= Aim of the task =
Write out each of the lines below word for word, leaving out the pictures.

________

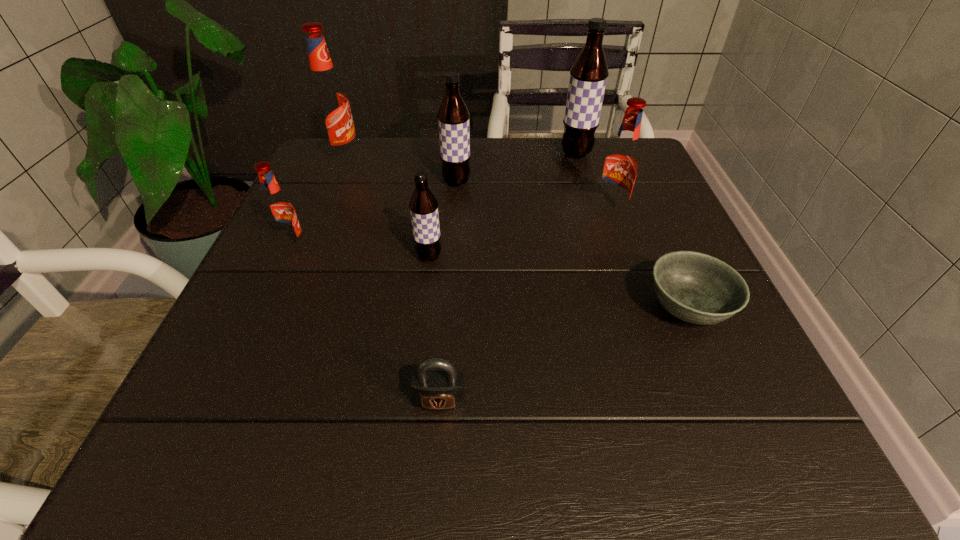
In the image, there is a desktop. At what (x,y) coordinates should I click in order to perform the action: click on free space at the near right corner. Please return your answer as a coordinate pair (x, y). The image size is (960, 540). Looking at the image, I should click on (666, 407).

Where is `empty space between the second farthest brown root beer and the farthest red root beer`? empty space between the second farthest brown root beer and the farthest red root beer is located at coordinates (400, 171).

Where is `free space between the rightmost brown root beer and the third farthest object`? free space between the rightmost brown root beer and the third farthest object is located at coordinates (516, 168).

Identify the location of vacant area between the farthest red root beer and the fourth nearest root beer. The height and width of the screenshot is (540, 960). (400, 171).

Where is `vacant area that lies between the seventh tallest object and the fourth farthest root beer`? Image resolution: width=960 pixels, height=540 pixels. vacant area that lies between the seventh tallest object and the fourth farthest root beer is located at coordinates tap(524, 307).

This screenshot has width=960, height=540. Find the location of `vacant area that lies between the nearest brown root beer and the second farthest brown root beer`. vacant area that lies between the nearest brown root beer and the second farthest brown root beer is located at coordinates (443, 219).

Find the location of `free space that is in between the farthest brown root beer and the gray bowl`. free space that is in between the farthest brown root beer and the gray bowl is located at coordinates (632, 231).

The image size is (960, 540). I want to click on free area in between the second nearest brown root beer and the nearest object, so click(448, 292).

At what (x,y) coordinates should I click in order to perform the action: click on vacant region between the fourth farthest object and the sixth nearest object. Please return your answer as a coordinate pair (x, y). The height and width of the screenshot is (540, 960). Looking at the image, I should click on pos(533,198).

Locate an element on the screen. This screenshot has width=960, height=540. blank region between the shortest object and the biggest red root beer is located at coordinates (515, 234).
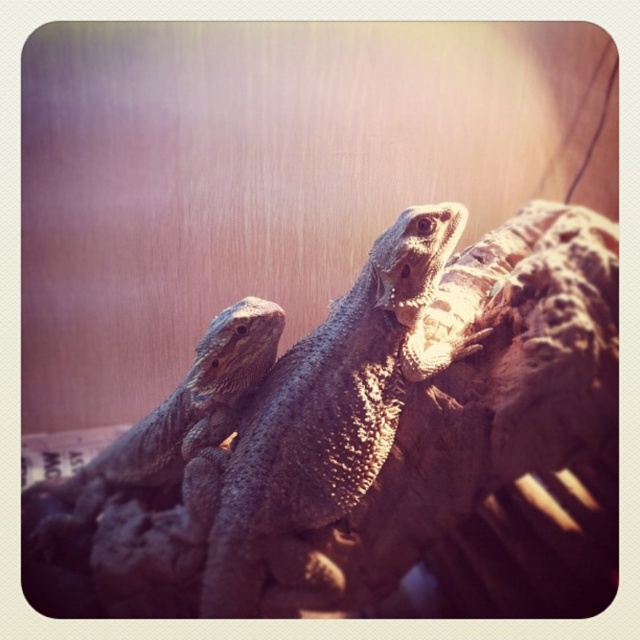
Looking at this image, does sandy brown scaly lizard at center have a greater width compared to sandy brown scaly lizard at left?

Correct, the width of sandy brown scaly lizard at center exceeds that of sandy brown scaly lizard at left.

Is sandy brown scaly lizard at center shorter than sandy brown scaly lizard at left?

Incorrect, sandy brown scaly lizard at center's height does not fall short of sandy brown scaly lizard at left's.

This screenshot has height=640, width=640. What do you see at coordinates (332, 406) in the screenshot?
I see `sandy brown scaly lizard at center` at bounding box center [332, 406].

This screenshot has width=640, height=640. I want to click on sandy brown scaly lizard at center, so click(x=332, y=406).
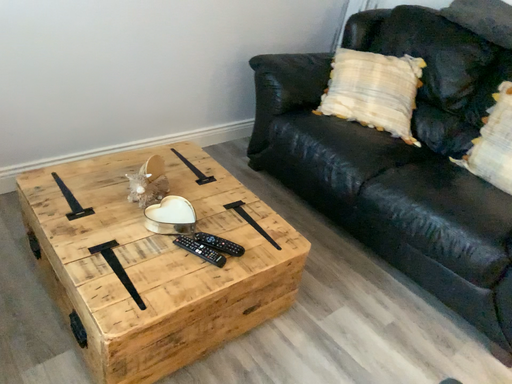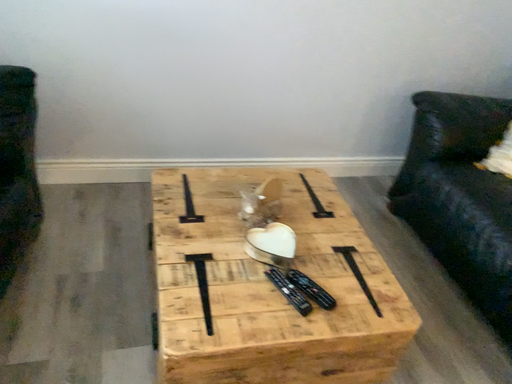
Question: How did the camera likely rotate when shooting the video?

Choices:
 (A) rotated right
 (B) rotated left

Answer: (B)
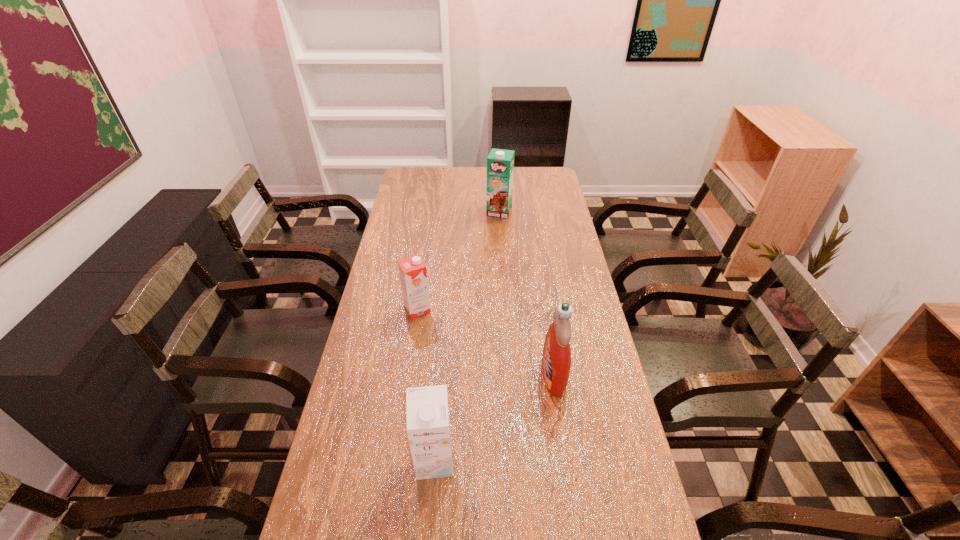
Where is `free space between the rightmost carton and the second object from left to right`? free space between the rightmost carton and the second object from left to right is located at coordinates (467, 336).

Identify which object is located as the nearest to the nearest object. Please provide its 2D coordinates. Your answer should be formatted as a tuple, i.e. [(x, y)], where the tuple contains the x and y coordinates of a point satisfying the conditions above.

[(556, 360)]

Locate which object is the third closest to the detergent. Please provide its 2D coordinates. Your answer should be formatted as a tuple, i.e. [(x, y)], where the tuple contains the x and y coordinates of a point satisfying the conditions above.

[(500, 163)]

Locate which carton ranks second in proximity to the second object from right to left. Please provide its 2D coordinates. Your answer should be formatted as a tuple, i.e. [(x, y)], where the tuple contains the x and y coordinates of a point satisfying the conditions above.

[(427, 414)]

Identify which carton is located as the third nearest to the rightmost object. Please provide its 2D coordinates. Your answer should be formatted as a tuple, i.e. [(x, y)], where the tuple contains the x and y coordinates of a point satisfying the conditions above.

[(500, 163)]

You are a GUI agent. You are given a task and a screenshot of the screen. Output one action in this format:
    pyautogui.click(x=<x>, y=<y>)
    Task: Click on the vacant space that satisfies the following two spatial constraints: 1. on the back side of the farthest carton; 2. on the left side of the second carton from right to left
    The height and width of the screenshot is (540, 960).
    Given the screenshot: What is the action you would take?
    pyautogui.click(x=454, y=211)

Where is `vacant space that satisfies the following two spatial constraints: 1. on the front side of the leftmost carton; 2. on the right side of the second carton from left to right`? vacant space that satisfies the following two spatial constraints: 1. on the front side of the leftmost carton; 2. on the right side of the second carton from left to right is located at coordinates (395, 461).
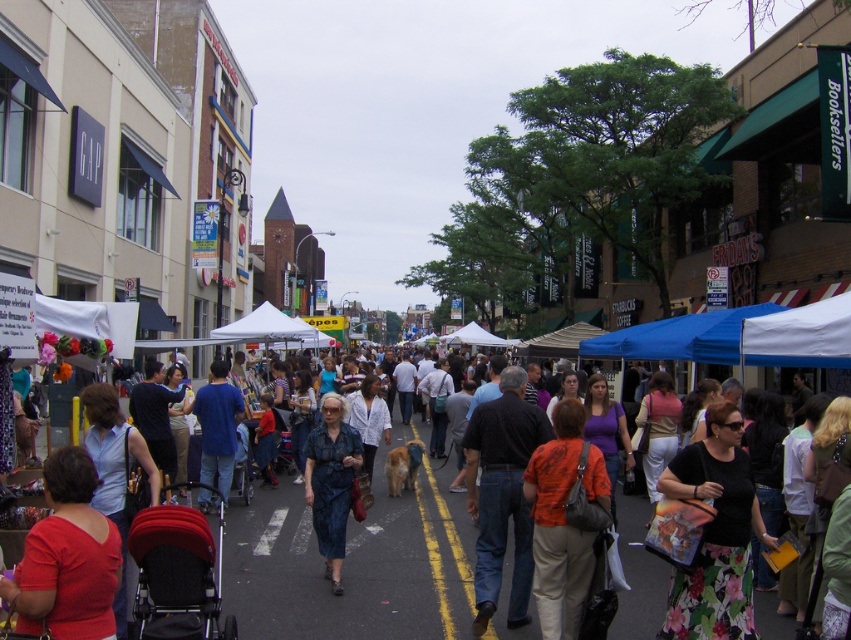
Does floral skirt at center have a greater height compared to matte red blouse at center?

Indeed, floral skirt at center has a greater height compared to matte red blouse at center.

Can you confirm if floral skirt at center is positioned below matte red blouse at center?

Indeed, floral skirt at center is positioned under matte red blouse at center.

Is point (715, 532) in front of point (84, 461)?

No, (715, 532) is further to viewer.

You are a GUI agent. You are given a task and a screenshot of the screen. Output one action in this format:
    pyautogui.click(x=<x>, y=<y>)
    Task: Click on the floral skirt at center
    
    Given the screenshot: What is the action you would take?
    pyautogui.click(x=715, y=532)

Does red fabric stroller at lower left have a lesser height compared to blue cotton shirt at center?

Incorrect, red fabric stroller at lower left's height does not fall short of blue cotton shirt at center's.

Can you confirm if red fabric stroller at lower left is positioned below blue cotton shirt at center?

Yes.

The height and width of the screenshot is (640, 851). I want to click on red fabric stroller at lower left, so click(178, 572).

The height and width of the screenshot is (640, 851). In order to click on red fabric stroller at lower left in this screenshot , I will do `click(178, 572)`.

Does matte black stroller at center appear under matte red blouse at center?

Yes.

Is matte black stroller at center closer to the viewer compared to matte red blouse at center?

________

= The result =
In the image, there is a desktop. At what (x,y) coordinates should I click in order to perform the action: click on free space at the near right corner. Please return your answer as a coordinate pair (x, y). The image size is (960, 540). Looking at the image, I should click on (666, 407).

Where is `empty space between the second farthest brown root beer and the farthest red root beer`? empty space between the second farthest brown root beer and the farthest red root beer is located at coordinates (400, 171).

Where is `free space between the rightmost brown root beer and the third farthest object`? free space between the rightmost brown root beer and the third farthest object is located at coordinates (516, 168).

Identify the location of vacant area between the farthest red root beer and the fourth nearest root beer. The height and width of the screenshot is (540, 960). (400, 171).

Where is `vacant area that lies between the seventh tallest object and the fourth farthest root beer`? Image resolution: width=960 pixels, height=540 pixels. vacant area that lies between the seventh tallest object and the fourth farthest root beer is located at coordinates tap(524, 307).

This screenshot has width=960, height=540. Find the location of `vacant area that lies between the nearest brown root beer and the second farthest brown root beer`. vacant area that lies between the nearest brown root beer and the second farthest brown root beer is located at coordinates (443, 219).

Find the location of `free space that is in between the farthest brown root beer and the gray bowl`. free space that is in between the farthest brown root beer and the gray bowl is located at coordinates (632, 231).

The image size is (960, 540). I want to click on free area in between the second nearest brown root beer and the nearest object, so click(448, 292).

At what (x,y) coordinates should I click in order to perform the action: click on vacant region between the fourth farthest object and the sixth nearest object. Please return your answer as a coordinate pair (x, y). The height and width of the screenshot is (540, 960). Looking at the image, I should click on pos(533,198).

Locate an element on the screen. This screenshot has width=960, height=540. blank region between the shortest object and the biggest red root beer is located at coordinates (515, 234).
Looking at this image, does sandy brown scaly lizard at center have a greater width compared to sandy brown scaly lizard at left?

Correct, the width of sandy brown scaly lizard at center exceeds that of sandy brown scaly lizard at left.

Is sandy brown scaly lizard at center shorter than sandy brown scaly lizard at left?

Incorrect, sandy brown scaly lizard at center's height does not fall short of sandy brown scaly lizard at left's.

This screenshot has height=640, width=640. What do you see at coordinates (332, 406) in the screenshot?
I see `sandy brown scaly lizard at center` at bounding box center [332, 406].

This screenshot has width=640, height=640. I want to click on sandy brown scaly lizard at center, so click(x=332, y=406).
Question: How did the camera likely rotate when shooting the video?

Choices:
 (A) rotated right
 (B) rotated left

Answer: (B)
Where is `free space between the rightmost carton and the second object from left to right`? free space between the rightmost carton and the second object from left to right is located at coordinates (467, 336).

Identify which object is located as the nearest to the nearest object. Please provide its 2D coordinates. Your answer should be formatted as a tuple, i.e. [(x, y)], where the tuple contains the x and y coordinates of a point satisfying the conditions above.

[(556, 360)]

Locate which object is the third closest to the detergent. Please provide its 2D coordinates. Your answer should be formatted as a tuple, i.e. [(x, y)], where the tuple contains the x and y coordinates of a point satisfying the conditions above.

[(500, 163)]

Locate which carton ranks second in proximity to the second object from right to left. Please provide its 2D coordinates. Your answer should be formatted as a tuple, i.e. [(x, y)], where the tuple contains the x and y coordinates of a point satisfying the conditions above.

[(427, 414)]

Identify which carton is located as the third nearest to the rightmost object. Please provide its 2D coordinates. Your answer should be formatted as a tuple, i.e. [(x, y)], where the tuple contains the x and y coordinates of a point satisfying the conditions above.

[(500, 163)]

You are a GUI agent. You are given a task and a screenshot of the screen. Output one action in this format:
    pyautogui.click(x=<x>, y=<y>)
    Task: Click on the vacant space that satisfies the following two spatial constraints: 1. on the back side of the farthest carton; 2. on the left side of the second carton from right to left
    The height and width of the screenshot is (540, 960).
    Given the screenshot: What is the action you would take?
    pyautogui.click(x=454, y=211)

Where is `vacant space that satisfies the following two spatial constraints: 1. on the front side of the leftmost carton; 2. on the right side of the second carton from left to right`? vacant space that satisfies the following two spatial constraints: 1. on the front side of the leftmost carton; 2. on the right side of the second carton from left to right is located at coordinates (395, 461).
Does floral skirt at center have a greater height compared to matte red blouse at center?

Indeed, floral skirt at center has a greater height compared to matte red blouse at center.

Can you confirm if floral skirt at center is positioned below matte red blouse at center?

Indeed, floral skirt at center is positioned under matte red blouse at center.

Is point (715, 532) in front of point (84, 461)?

No, (715, 532) is further to viewer.

You are a GUI agent. You are given a task and a screenshot of the screen. Output one action in this format:
    pyautogui.click(x=<x>, y=<y>)
    Task: Click on the floral skirt at center
    
    Given the screenshot: What is the action you would take?
    pyautogui.click(x=715, y=532)

Does red fabric stroller at lower left have a lesser height compared to blue cotton shirt at center?

Incorrect, red fabric stroller at lower left's height does not fall short of blue cotton shirt at center's.

Can you confirm if red fabric stroller at lower left is positioned below blue cotton shirt at center?

Yes.

The height and width of the screenshot is (640, 851). I want to click on red fabric stroller at lower left, so click(178, 572).

The height and width of the screenshot is (640, 851). In order to click on red fabric stroller at lower left in this screenshot , I will do `click(178, 572)`.

Does matte black stroller at center appear under matte red blouse at center?

Yes.

Is matte black stroller at center closer to the viewer compared to matte red blouse at center?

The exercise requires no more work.